* Assigned task: Reproduce only the stretch of data from the line containing "From a real-world perspective, is" through the line containing "From a real-world perspective, dark", replacing "matte black cabinet" with "black storage cabinet" and leaving everything else unchanged.

§

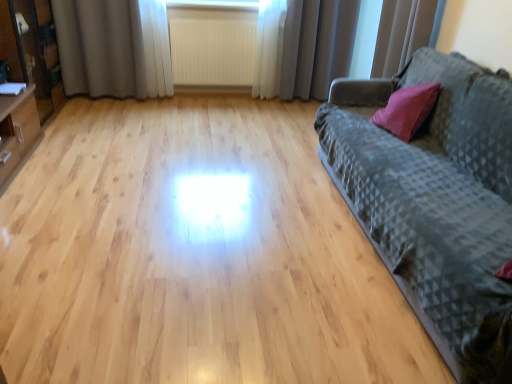
Identify the location of matte black cabinet at left. The height and width of the screenshot is (384, 512). (27, 77).

Where is `white sheer curtain at upper right, which is counted as the third curtain, starting from the left`? This screenshot has height=384, width=512. white sheer curtain at upper right, which is counted as the third curtain, starting from the left is located at coordinates [x=401, y=34].

The width and height of the screenshot is (512, 384). Describe the element at coordinates (212, 45) in the screenshot. I see `white textured radiator at center` at that location.

I want to click on gray fabric curtain at upper center, the 2th curtain positioned from the left, so click(304, 47).

This screenshot has height=384, width=512. I want to click on gray fabric curtain at upper left, which is counted as the 3th curtain, starting from the right, so click(x=114, y=47).

Where is `dark gray textured fabric couch at right`? dark gray textured fabric couch at right is located at coordinates (436, 201).

Is white sheer curtain at upper right, which is counted as the third curtain, starting from the left, located outside gray fabric curtain at upper center, which ranks as the second curtain in right-to-left order?

white sheer curtain at upper right, which is counted as the third curtain, starting from the left, is positioned outside gray fabric curtain at upper center, which ranks as the second curtain in right-to-left order.

Is white sheer curtain at upper right, which is counted as the third curtain, starting from the left, closer to the viewer compared to gray fabric curtain at upper center, the 2th curtain positioned from the left?

Yes, it is in front of gray fabric curtain at upper center, the 2th curtain positioned from the left.

I want to click on curtain that is the 1st one below the white sheer curtain at upper right, which ranks as the 1th curtain in right-to-left order (from a real-world perspective), so click(x=304, y=47).

From the picture: Is gray fabric curtain at upper center, which ranks as the second curtain in right-to-left order, in front of or behind white sheer curtain at upper right, which ranks as the 1th curtain in right-to-left order, in the image?

In the image, gray fabric curtain at upper center, which ranks as the second curtain in right-to-left order, appears behind white sheer curtain at upper right, which ranks as the 1th curtain in right-to-left order.

Choose the correct answer: Is gray fabric curtain at upper center, which ranks as the second curtain in right-to-left order, inside white sheer curtain at upper right, which ranks as the 1th curtain in right-to-left order, or outside it?

gray fabric curtain at upper center, which ranks as the second curtain in right-to-left order, is outside white sheer curtain at upper right, which ranks as the 1th curtain in right-to-left order.

From the image's perspective, between gray fabric curtain at upper center, the 2th curtain positioned from the left, and white sheer curtain at upper right, which ranks as the 1th curtain in right-to-left order, which one is located above?

gray fabric curtain at upper center, the 2th curtain positioned from the left, is shown above in the image.

Which is closer, (411,261) or (20,66)?

Clearly, point (411,261) is closer to the camera than point (20,66).

From the image's perspective, who appears lower, dark gray textured fabric couch at right or matte black cabinet at left?

dark gray textured fabric couch at right, from the image's perspective.

From a real-world perspective, is dark gray textured fabric couch at right positioned above or below matte black cabinet at left?

From a real-world perspective, dark gray textured fabric couch at right is physically below matte black cabinet at left.

Is white sheer curtain at upper right, which ranks as the 1th curtain in right-to-left order, inside gray fabric curtain at upper left, which is counted as the first curtain, starting from the left?

No, white sheer curtain at upper right, which ranks as the 1th curtain in right-to-left order, is located outside of gray fabric curtain at upper left, which is counted as the first curtain, starting from the left.

Is gray fabric curtain at upper left, which is counted as the first curtain, starting from the left, looking in the opposite direction of white sheer curtain at upper right, which ranks as the 1th curtain in right-to-left order?

No, gray fabric curtain at upper left, which is counted as the first curtain, starting from the left,'s orientation is not away from white sheer curtain at upper right, which ranks as the 1th curtain in right-to-left order.

Is gray fabric curtain at upper left, which is counted as the 3th curtain, starting from the right, wider or thinner than white sheer curtain at upper right, which ranks as the 1th curtain in right-to-left order?

In the image, gray fabric curtain at upper left, which is counted as the 3th curtain, starting from the right, appears to be more narrow than white sheer curtain at upper right, which ranks as the 1th curtain in right-to-left order.

Does gray fabric curtain at upper left, which is counted as the first curtain, starting from the left, have a lesser height compared to white sheer curtain at upper right, which is counted as the third curtain, starting from the left?

No.

Between white sheer curtain at upper right, which ranks as the 1th curtain in right-to-left order, and white textured radiator at center, which one has larger size?

white sheer curtain at upper right, which ranks as the 1th curtain in right-to-left order.

From the image's perspective, is white sheer curtain at upper right, which ranks as the 1th curtain in right-to-left order, beneath white textured radiator at center?

Yes, from the image's perspective, white sheer curtain at upper right, which ranks as the 1th curtain in right-to-left order, is beneath white textured radiator at center.

Where is `radiator behind the white sheer curtain at upper right, which is counted as the third curtain, starting from the left`? The image size is (512, 384). radiator behind the white sheer curtain at upper right, which is counted as the third curtain, starting from the left is located at coordinates (212, 45).

Which is in front, point (405, 27) or point (193, 57)?

Positioned in front is point (405, 27).

Does gray fabric curtain at upper left, which is counted as the first curtain, starting from the left, appear on the left side of matte black cabinet at left?

Incorrect, gray fabric curtain at upper left, which is counted as the first curtain, starting from the left, is not on the left side of matte black cabinet at left.

From a real-world perspective, which object rests below the other?

gray fabric curtain at upper left, which is counted as the 3th curtain, starting from the right, is physically lower.

Is gray fabric curtain at upper left, which is counted as the first curtain, starting from the left, not inside matte black cabinet at left?

Yes, gray fabric curtain at upper left, which is counted as the first curtain, starting from the left, is located beyond the bounds of matte black cabinet at left.

From a real-world perspective, who is located lower, white textured radiator at center or white sheer curtain at upper right, which is counted as the third curtain, starting from the left?

From a 3D spatial view, white textured radiator at center is below.

Locate an element on the screen. the 2nd curtain counting from the right side of the white textured radiator at center is located at coordinates (401, 34).

Is white textured radiator at center surrounding white sheer curtain at upper right, which is counted as the third curtain, starting from the left?

That's incorrect, white sheer curtain at upper right, which is counted as the third curtain, starting from the left, is not inside white textured radiator at center.

Is there a large distance between white textured radiator at center and white sheer curtain at upper right, which is counted as the third curtain, starting from the left?

Indeed, white textured radiator at center is not near white sheer curtain at upper right, which is counted as the third curtain, starting from the left.

Starting from the white sheer curtain at upper right, which ranks as the 1th curtain in right-to-left order, which curtain is the 1st one to the left? Please provide its 2D coordinates.

[(304, 47)]

At what (x,y) coordinates should I click in order to perform the action: click on the 2nd curtain behind the white sheer curtain at upper right, which is counted as the third curtain, starting from the left, starting your count from the anchor. Please return your answer as a coordinate pair (x, y). Looking at the image, I should click on (304, 47).

From the image, which object appears to be farther from white sheer curtain at upper right, which is counted as the third curtain, starting from the left, dark gray textured fabric couch at right or matte black cabinet at left?

matte black cabinet at left.

Looking at the image, which one is located further to matte black cabinet at left, gray fabric curtain at upper center, which ranks as the second curtain in right-to-left order, or gray fabric curtain at upper left, which is counted as the first curtain, starting from the left?

gray fabric curtain at upper center, which ranks as the second curtain in right-to-left order.

Looking at the image, which one is located further to white sheer curtain at upper right, which is counted as the third curtain, starting from the left, gray fabric curtain at upper center, the 2th curtain positioned from the left, or dark gray textured fabric couch at right?

dark gray textured fabric couch at right is further to white sheer curtain at upper right, which is counted as the third curtain, starting from the left.

Considering their positions, is matte black cabinet at left positioned closer to white sheer curtain at upper right, which is counted as the third curtain, starting from the left, than gray fabric curtain at upper left, which is counted as the first curtain, starting from the left?

The object closer to white sheer curtain at upper right, which is counted as the third curtain, starting from the left, is gray fabric curtain at upper left, which is counted as the first curtain, starting from the left.

Considering their positions, is white textured radiator at center positioned further to matte black cabinet at left than gray fabric curtain at upper center, which ranks as the second curtain in right-to-left order?

gray fabric curtain at upper center, which ranks as the second curtain in right-to-left order, is positioned further to the anchor matte black cabinet at left.

Looking at the image, which one is located further to white textured radiator at center, gray fabric curtain at upper left, which is counted as the 3th curtain, starting from the right, or dark gray textured fabric couch at right?

Among the two, dark gray textured fabric couch at right is located further to white textured radiator at center.

Looking at the image, which one is located closer to gray fabric curtain at upper center, which ranks as the second curtain in right-to-left order, gray fabric curtain at upper left, which is counted as the first curtain, starting from the left, or dark gray textured fabric couch at right?

gray fabric curtain at upper left, which is counted as the first curtain, starting from the left, is positioned closer to the anchor gray fabric curtain at upper center, which ranks as the second curtain in right-to-left order.

From the image, which object appears to be nearer to gray fabric curtain at upper center, the 2th curtain positioned from the left, white sheer curtain at upper right, which is counted as the third curtain, starting from the left, or white textured radiator at center?

white textured radiator at center lies closer to gray fabric curtain at upper center, the 2th curtain positioned from the left, than the other object.

You are a GUI agent. You are given a task and a screenshot of the screen. Output one action in this format:
    pyautogui.click(x=<x>, y=<y>)
    Task: Click on the curtain between white textured radiator at center and white sheer curtain at upper right, which is counted as the third curtain, starting from the left, from left to right
    This screenshot has width=512, height=384.
    Given the screenshot: What is the action you would take?
    pyautogui.click(x=304, y=47)

Identify the location of radiator between matte black cabinet at left and gray fabric curtain at upper center, which ranks as the second curtain in right-to-left order, from left to right. (212, 45).

The height and width of the screenshot is (384, 512). I want to click on studio couch located between matte black cabinet at left and white sheer curtain at upper right, which is counted as the third curtain, starting from the left, in the left-right direction, so click(x=436, y=201).

At what (x,y) coordinates should I click in order to perform the action: click on radiator located between gray fabric curtain at upper left, which is counted as the 3th curtain, starting from the right, and gray fabric curtain at upper center, the 2th curtain positioned from the left, in the left-right direction. Please return your answer as a coordinate pair (x, y). Looking at the image, I should click on (212, 45).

§

* Finished exercise:
From a real-world perspective, is dark gray textured fabric couch at right positioned above or below black storage cabinet at left?

From a real-world perspective, dark gray textured fabric couch at right is physically below black storage cabinet at left.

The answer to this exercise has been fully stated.